## Exercise
If a line in the material below has the string "lime", copy it out.

## Dataset content
^^^^^^^^^^^^^^^^

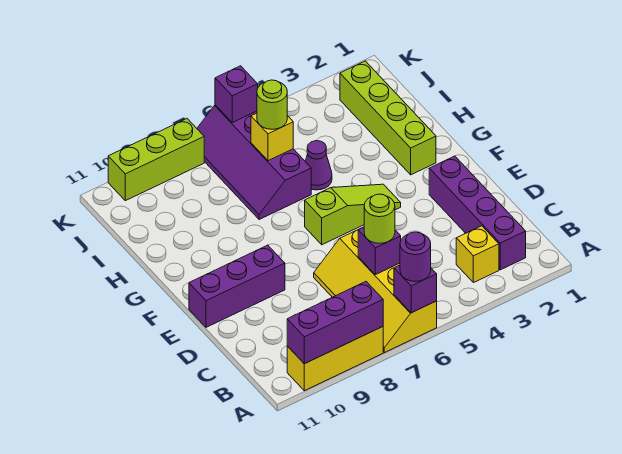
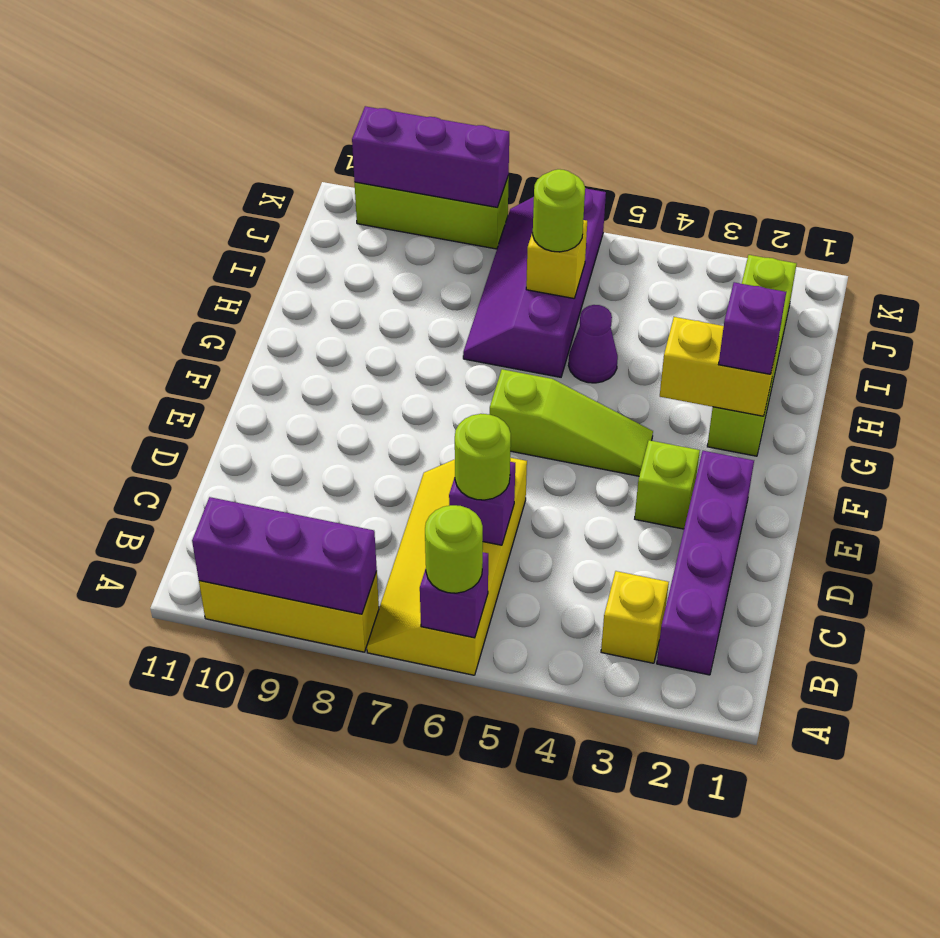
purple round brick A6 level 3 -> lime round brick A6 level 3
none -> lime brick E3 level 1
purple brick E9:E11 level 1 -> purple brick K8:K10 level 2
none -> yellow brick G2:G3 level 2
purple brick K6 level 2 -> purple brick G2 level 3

^^^^^^^^^^^^^^^^

## Answer to the exercise
purple round brick A6 level 3 -> lime round brick A6 level 3
none -> lime brick E3 level 1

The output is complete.